- **INSTRUCTIONS TO FOLLOW**: Could you print exactly the lines of the listing below, starting at the line that has "brown hourglass: 0 -> 3" and ending at the line that has "yellow lemon: 3 -> 0", and only those lines?
** SUPPLIED RECORDS follows **
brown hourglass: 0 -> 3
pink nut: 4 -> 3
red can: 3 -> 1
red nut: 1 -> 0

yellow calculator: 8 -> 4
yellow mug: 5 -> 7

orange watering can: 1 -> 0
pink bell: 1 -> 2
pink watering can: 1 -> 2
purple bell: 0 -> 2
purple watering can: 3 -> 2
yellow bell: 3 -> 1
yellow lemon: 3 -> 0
** End of SUPPLIED RECORDS **
** SUPPLIED RECORDS follows **
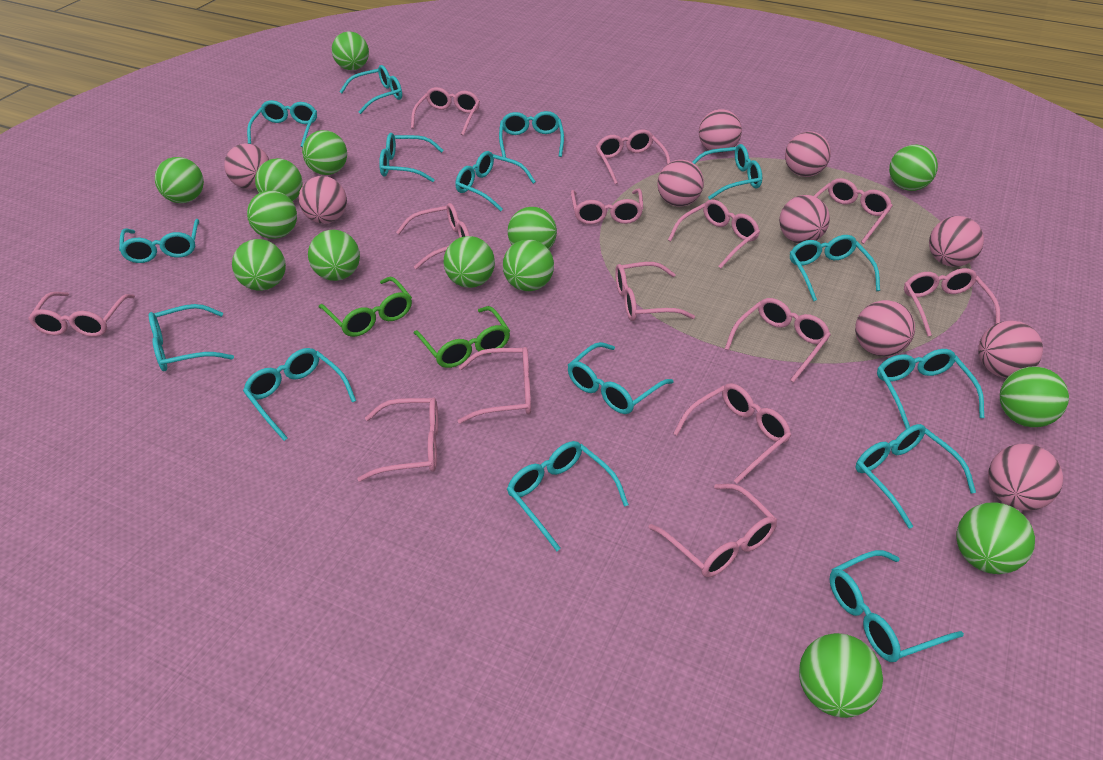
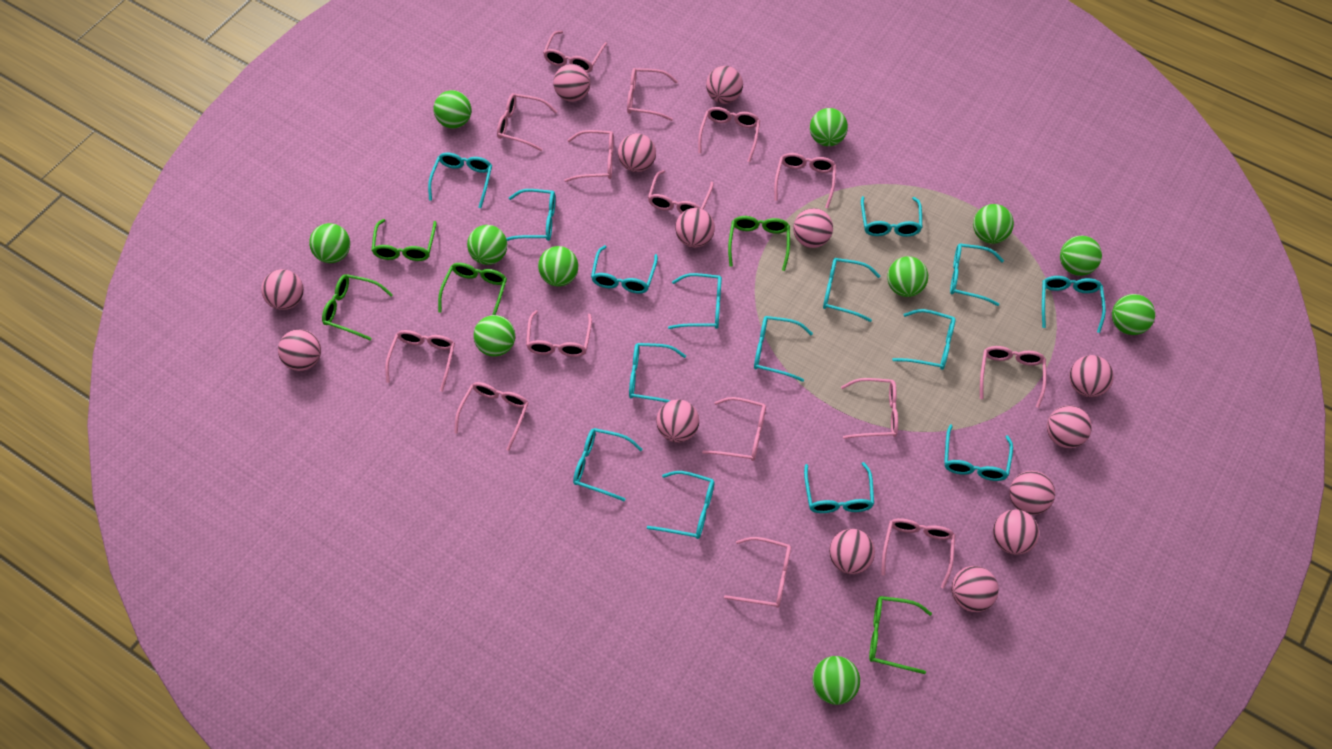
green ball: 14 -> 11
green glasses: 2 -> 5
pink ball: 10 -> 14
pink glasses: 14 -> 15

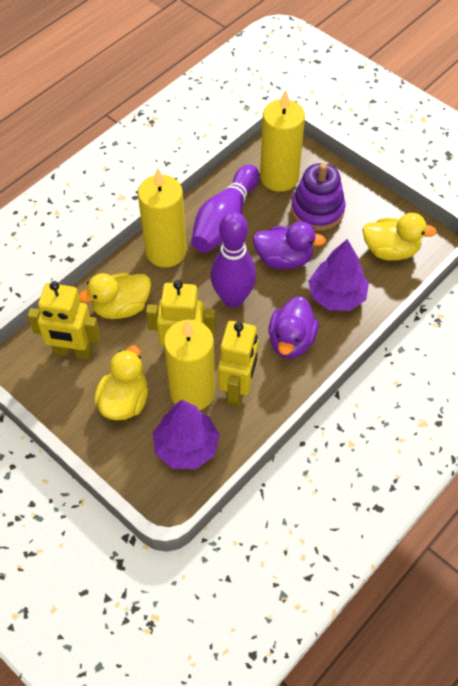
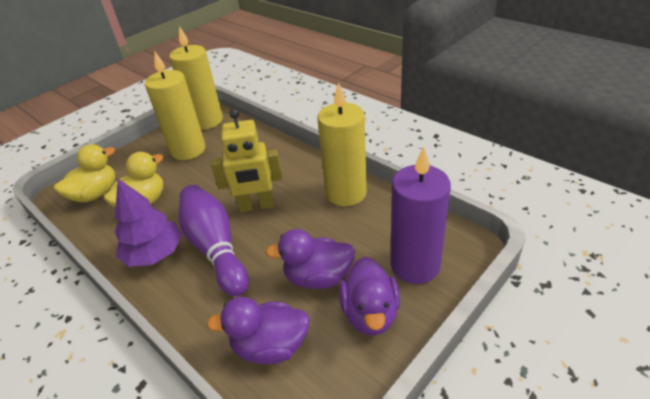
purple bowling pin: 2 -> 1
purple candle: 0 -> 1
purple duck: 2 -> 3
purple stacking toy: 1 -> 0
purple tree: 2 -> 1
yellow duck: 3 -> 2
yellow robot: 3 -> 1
** End of SUPPLIED RECORDS **
- **SOLUTION TO THIS EXERCISE**:
brown hourglass: 0 -> 3
pink nut: 4 -> 3
red can: 3 -> 1
red nut: 1 -> 0

yellow calculator: 8 -> 4
yellow mug: 5 -> 7

orange watering can: 1 -> 0
pink bell: 1 -> 2
pink watering can: 1 -> 2
purple bell: 0 -> 2
purple watering can: 3 -> 2
yellow bell: 3 -> 1
yellow lemon: 3 -> 0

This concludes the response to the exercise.